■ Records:
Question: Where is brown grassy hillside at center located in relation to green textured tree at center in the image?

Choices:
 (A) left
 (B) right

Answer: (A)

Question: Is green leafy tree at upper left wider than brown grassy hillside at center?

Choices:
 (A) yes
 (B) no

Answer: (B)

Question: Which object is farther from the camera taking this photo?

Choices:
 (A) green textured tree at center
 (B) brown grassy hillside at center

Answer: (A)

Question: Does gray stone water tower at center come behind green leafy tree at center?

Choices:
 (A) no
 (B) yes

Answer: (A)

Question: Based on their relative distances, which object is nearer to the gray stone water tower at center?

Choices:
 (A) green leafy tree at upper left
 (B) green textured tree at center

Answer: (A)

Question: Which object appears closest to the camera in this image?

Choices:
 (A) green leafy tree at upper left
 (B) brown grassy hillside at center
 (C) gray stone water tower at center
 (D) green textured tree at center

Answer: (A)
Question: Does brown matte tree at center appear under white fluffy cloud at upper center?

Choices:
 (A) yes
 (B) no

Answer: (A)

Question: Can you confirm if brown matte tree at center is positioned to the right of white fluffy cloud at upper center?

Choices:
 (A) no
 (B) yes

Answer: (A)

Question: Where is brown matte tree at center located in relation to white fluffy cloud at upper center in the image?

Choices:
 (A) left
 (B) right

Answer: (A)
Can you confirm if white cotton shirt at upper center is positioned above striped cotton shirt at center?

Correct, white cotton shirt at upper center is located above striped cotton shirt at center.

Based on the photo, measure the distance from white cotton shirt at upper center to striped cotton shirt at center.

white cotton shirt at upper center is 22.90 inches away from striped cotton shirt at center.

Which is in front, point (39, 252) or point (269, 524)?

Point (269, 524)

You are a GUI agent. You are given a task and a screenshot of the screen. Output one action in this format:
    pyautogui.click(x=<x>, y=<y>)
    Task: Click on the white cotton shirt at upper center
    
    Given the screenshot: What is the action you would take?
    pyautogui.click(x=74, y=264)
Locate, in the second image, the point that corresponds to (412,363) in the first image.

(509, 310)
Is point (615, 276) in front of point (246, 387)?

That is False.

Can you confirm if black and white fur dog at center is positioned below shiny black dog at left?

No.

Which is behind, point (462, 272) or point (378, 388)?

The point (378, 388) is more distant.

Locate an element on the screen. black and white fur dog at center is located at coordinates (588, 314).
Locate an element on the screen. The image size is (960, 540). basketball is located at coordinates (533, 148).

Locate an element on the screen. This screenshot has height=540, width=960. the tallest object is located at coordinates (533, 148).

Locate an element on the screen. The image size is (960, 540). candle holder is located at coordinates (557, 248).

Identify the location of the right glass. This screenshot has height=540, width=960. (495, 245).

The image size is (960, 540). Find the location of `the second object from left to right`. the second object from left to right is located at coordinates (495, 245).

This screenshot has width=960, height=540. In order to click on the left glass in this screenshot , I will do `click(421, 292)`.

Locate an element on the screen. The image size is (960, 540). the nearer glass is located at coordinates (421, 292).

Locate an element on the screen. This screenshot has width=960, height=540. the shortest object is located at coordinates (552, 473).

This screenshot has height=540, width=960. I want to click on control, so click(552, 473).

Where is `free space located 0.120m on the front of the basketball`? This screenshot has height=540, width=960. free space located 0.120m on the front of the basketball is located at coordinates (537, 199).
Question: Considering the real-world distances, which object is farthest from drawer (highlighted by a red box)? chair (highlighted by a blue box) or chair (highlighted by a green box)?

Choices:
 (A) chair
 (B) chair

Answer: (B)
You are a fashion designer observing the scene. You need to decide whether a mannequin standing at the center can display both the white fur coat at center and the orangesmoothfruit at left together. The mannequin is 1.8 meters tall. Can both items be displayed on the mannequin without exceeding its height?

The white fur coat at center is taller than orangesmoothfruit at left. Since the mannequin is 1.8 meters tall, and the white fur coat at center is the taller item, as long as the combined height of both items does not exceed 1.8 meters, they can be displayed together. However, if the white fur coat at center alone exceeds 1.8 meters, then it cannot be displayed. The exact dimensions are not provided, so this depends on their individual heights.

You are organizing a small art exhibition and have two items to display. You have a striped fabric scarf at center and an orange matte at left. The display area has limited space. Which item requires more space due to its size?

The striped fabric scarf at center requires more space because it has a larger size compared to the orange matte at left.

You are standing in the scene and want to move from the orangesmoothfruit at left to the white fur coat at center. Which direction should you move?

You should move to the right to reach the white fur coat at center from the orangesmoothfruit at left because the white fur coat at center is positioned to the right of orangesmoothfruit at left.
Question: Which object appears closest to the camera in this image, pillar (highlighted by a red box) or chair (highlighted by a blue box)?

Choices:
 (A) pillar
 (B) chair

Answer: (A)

■ Prompt: Convert the listing above into a JSON list of strings, one string for each line, omitting blank lines.

■ The result:
[
  "Question: Where is brown grassy hillside at center located in relation to green textured tree at center in the image?",
  "Choices:",
  " (A) left",
  " (B) right",
  "Answer: (A)",
  "Question: Is green leafy tree at upper left wider than brown grassy hillside at center?",
  "Choices:",
  " (A) yes",
  " (B) no",
  "Answer: (B)",
  "Question: Which object is farther from the camera taking this photo?",
  "Choices:",
  " (A) green textured tree at center",
  " (B) brown grassy hillside at center",
  "Answer: (A)",
  "Question: Does gray stone water tower at center come behind green leafy tree at center?",
  "Choices:",
  " (A) no",
  " (B) yes",
  "Answer: (A)",
  "Question: Based on their relative distances, which object is nearer to the gray stone water tower at center?",
  "Choices:",
  " (A) green leafy tree at upper left",
  " (B) green textured tree at center",
  "Answer: (A)",
  "Question: Which object appears closest to the camera in this image?",
  "Choices:",
  " (A) green leafy tree at upper left",
  " (B) brown grassy hillside at center",
  " (C) gray stone water tower at center",
  " (D) green textured tree at center",
  "Answer: (A)",
  "Question: Does brown matte tree at center appear under white fluffy cloud at upper center?",
  "Choices:",
  " (A) yes",
  " (B) no",
  "Answer: (A)",
  "Question: Can you confirm if brown matte tree at center is positioned to the right of white fluffy cloud at upper center?",
  "Choices:",
  " (A) no",
  " (B) yes",
  "Answer: (A)",
  "Question: Where is brown matte tree at center located in relation to white fluffy cloud at upper center in the image?",
  "Choices:",
  " (A) left",
  " (B) right",
  "Answer: (A)",
  "Can you confirm if white cotton shirt at upper center is positioned above striped cotton shirt at center?",
  "Correct, white cotton shirt at upper center is located above striped cotton shirt at center.",
  "Based on the photo, measure the distance from white cotton shirt at upper center to striped cotton shirt at center.",
  "white cotton shirt at upper center is 22.90 inches away from striped cotton shirt at center.",
  "Which is in front, point (39, 252) or point (269, 524)?",
  "Point (269, 524)",
  "You are a GUI agent. You are given a task and a screenshot of the screen. Output one action in this format:",
  "    pyautogui.click(x=<x>, y=<y>)",
  "    Task: Click on the white cotton shirt at upper center",
  "    Given the screenshot: What is the action you would take?",
  "    pyautogui.click(x=74, y=264)",
  "Locate, in the second image, the point that corresponds to (412,363) in the first image.",
  "(509, 310)",
  "Is point (615, 276) in front of point (246, 387)?",
  "That is False.",
  "Can you confirm if black and white fur dog at center is positioned below shiny black dog at left?",
  "No.",
  "Which is behind, point (462, 272) or point (378, 388)?",
  "The point (378, 388) is more distant.",
  "Locate an element on the screen. black and white fur dog at center is located at coordinates (588, 314).",
  "Locate an element on the screen. The image size is (960, 540). basketball is located at coordinates (533, 148).",
  "Locate an element on the screen. This screenshot has height=540, width=960. the tallest object is located at coordinates (533, 148).",
  "Locate an element on the screen. The image size is (960, 540). candle holder is located at coordinates (557, 248).",
  "Identify the location of the right glass. This screenshot has height=540, width=960. (495, 245).",
  "The image size is (960, 540). Find the location of `the second object from left to right`. the second object from left to right is located at coordinates (495, 245).",
  "This screenshot has width=960, height=540. In order to click on the left glass in this screenshot , I will do `click(421, 292)`.",
  "Locate an element on the screen. The image size is (960, 540). the nearer glass is located at coordinates (421, 292).",
  "Locate an element on the screen. This screenshot has width=960, height=540. the shortest object is located at coordinates (552, 473).",
  "This screenshot has height=540, width=960. I want to click on control, so click(552, 473).",
  "Where is `free space located 0.120m on the front of the basketball`? This screenshot has height=540, width=960. free space located 0.120m on the front of the basketball is located at coordinates (537, 199).",
  "Question: Considering the real-world distances, which object is farthest from drawer (highlighted by a red box)? chair (highlighted by a blue box) or chair (highlighted by a green box)?",
  "Choices:",
  " (A) chair",
  " (B) chair",
  "Answer: (B)",
  "You are a fashion designer observing the scene. You need to decide whether a mannequin standing at the center can display both the white fur coat at center and the orangesmoothfruit at left together. The mannequin is 1.8 meters tall. Can both items be displayed on the mannequin without exceeding its height?",
  "The white fur coat at center is taller than orangesmoothfruit at left. Since the mannequin is 1.8 meters tall, and the white fur coat at center is the taller item, as long as the combined height of both items does not exceed 1.8 meters, they can be displayed together. However, if the white fur coat at center alone exceeds 1.8 meters, then it cannot be displayed. The exact dimensions are not provided, so this depends on their individual heights.",
  "You are organizing a small art exhibition and have two items to display. You have a striped fabric scarf at center and an orange matte at left. The display area has limited space. Which item requires more space due to its size?",
  "The striped fabric scarf at center requires more space because it has a larger size compared to the orange matte at left.",
  "You are standing in the scene and want to move from the orangesmoothfruit at left to the white fur coat at center. Which direction should you move?",
  "You should move to the right to reach the white fur coat at center from the orangesmoothfruit at left because the white fur coat at center is positioned to the right of orangesmoothfruit at left.",
  "Question: Which object appears closest to the camera in this image, pillar (highlighted by a red box) or chair (highlighted by a blue box)?",
  "Choices:",
  " (A) pillar",
  " (B) chair",
  "Answer: (A)"
]